* **Activity**: Show only those lines of the entries where the string "buffer" is found.

**** Dataset content ****

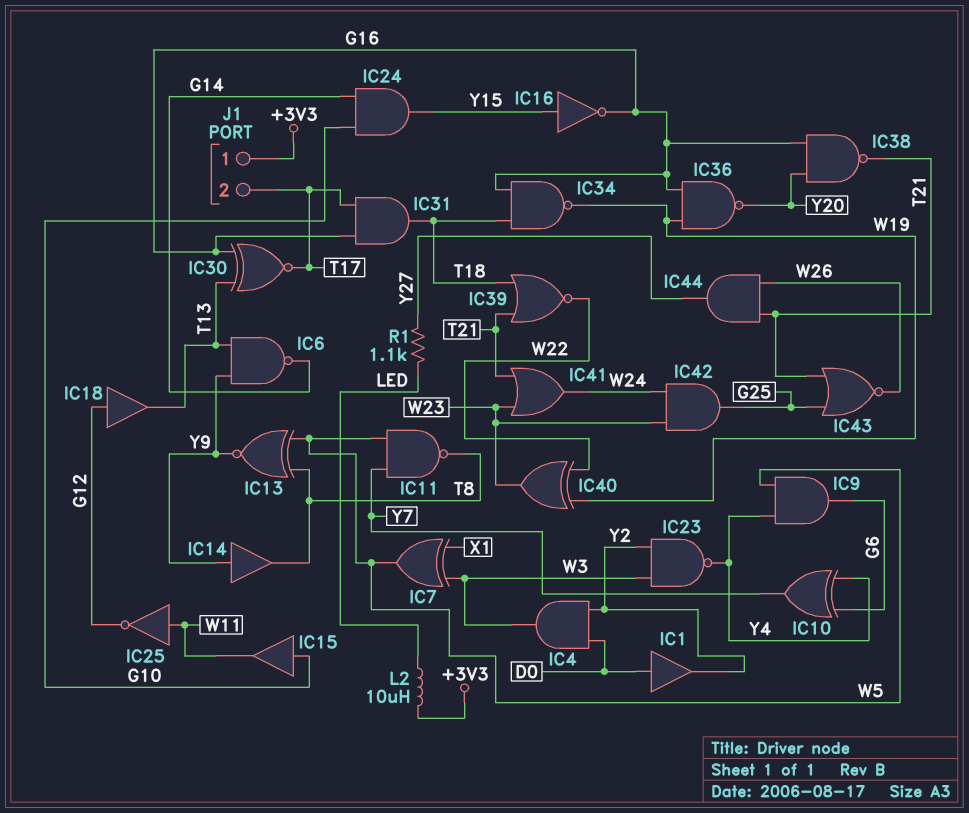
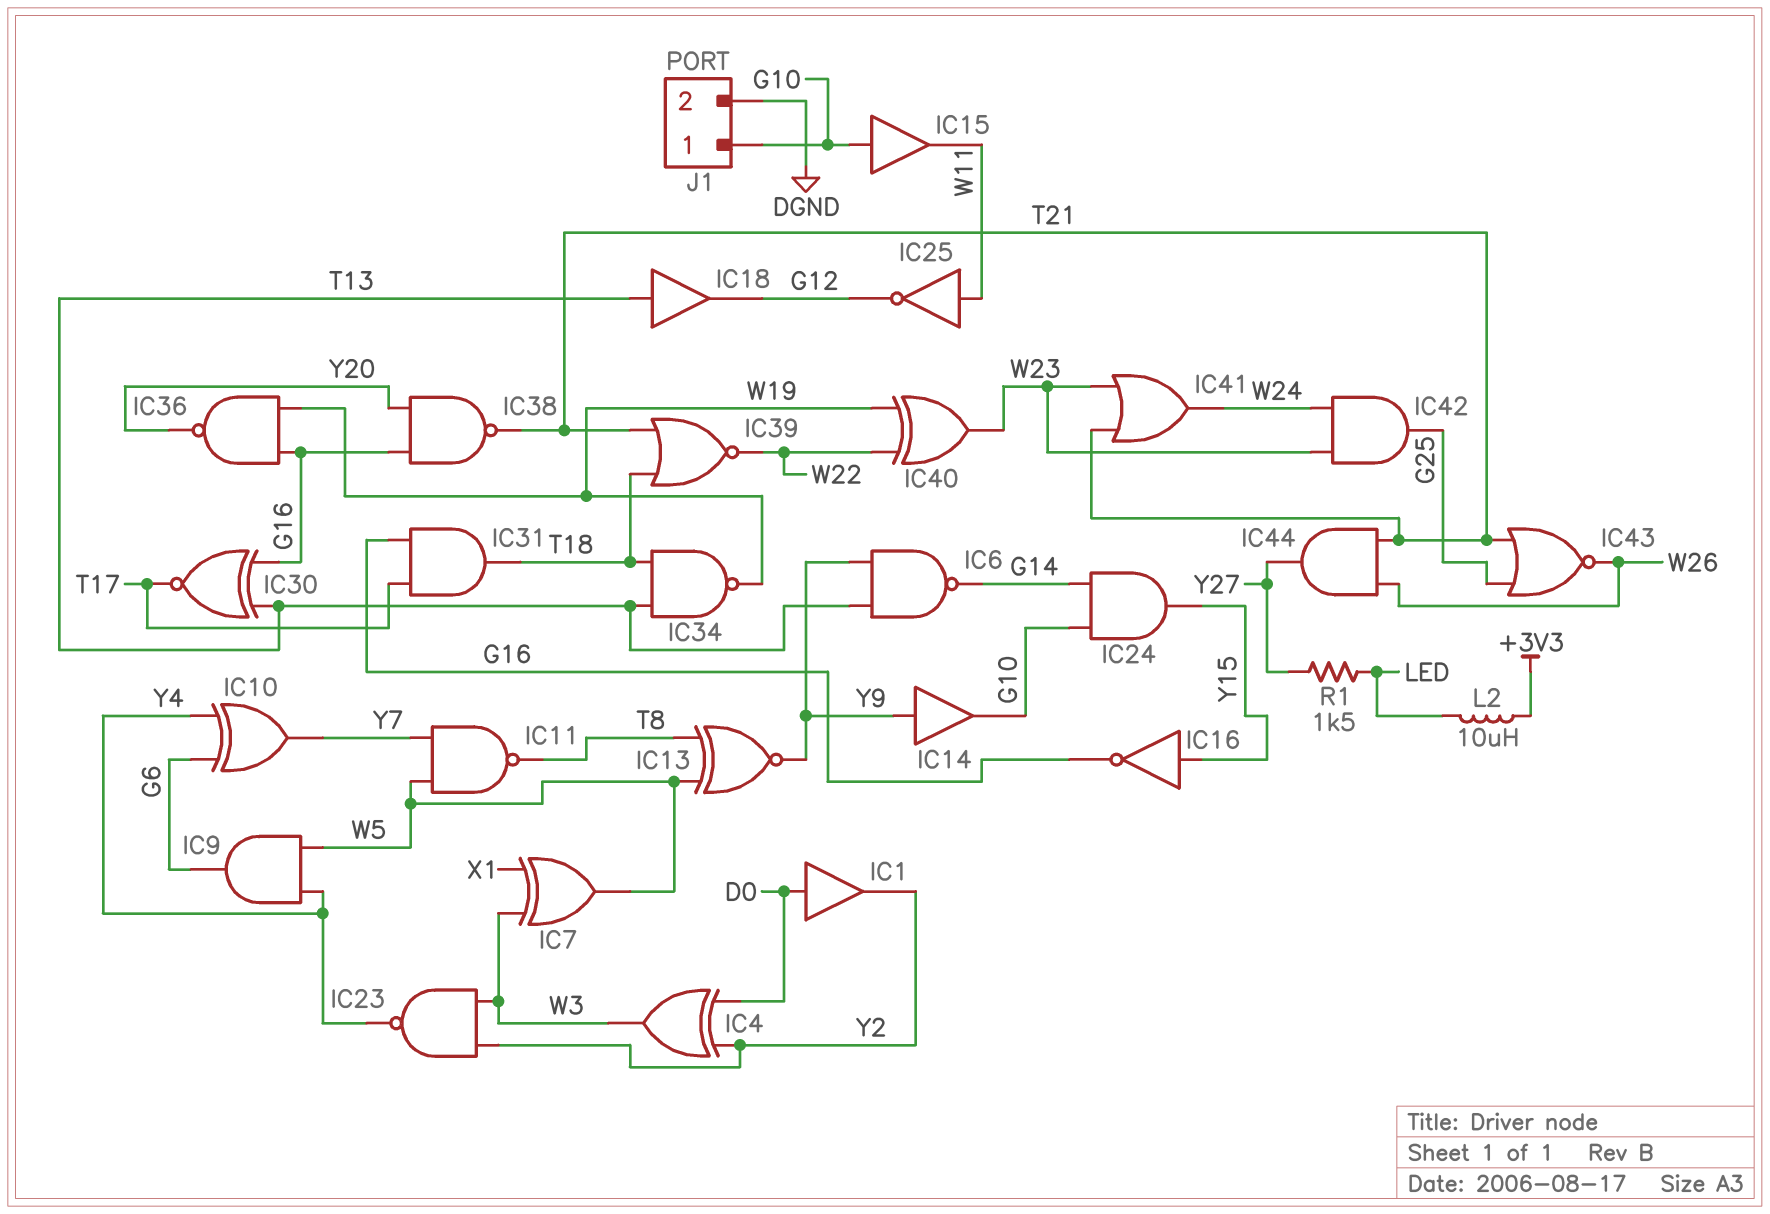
IC4: AND (in D0, in Y2, out W3) -> XOR (in D0, in Y2, out W3)
IC14: buffer (in Y9, out T8) -> buffer (in Y9, out G10)
IC18: buffer (in G12, out T13) -> buffer (in T13, out G12)
IC34: NAND (in G16, in T18, out W19) -> NAND (in T13, in T18, out W19)
J1 pin 1: +3V3 -> G10
J1 pin 2: T17 -> DGND
R1: 1.1k (LED, Y27) -> 1.5k (LED, Y27)

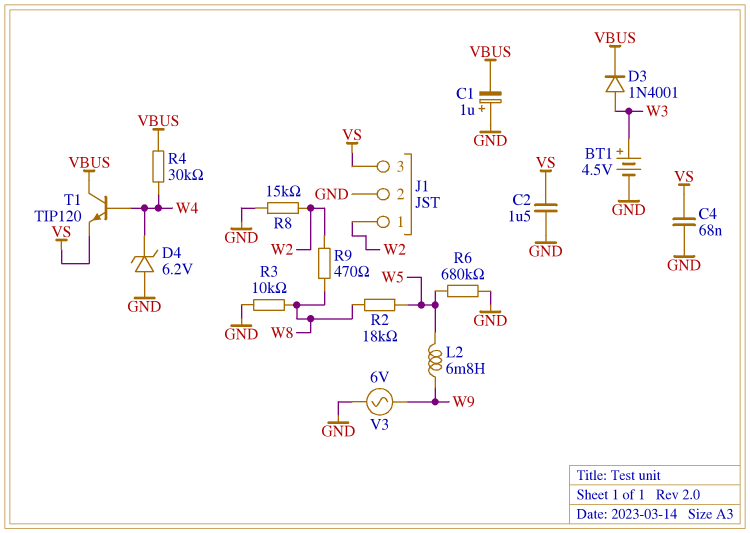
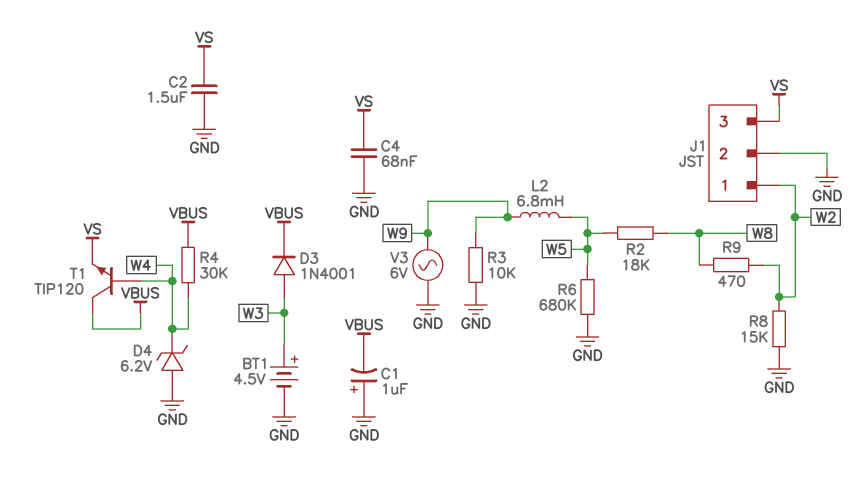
R3: 10k (GND, W8) -> 10k (GND, W9)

****

* **Answer to this task**:
IC14: buffer (in Y9, out T8) -> buffer (in Y9, out G10)
IC18: buffer (in G12, out T13) -> buffer (in T13, out G12)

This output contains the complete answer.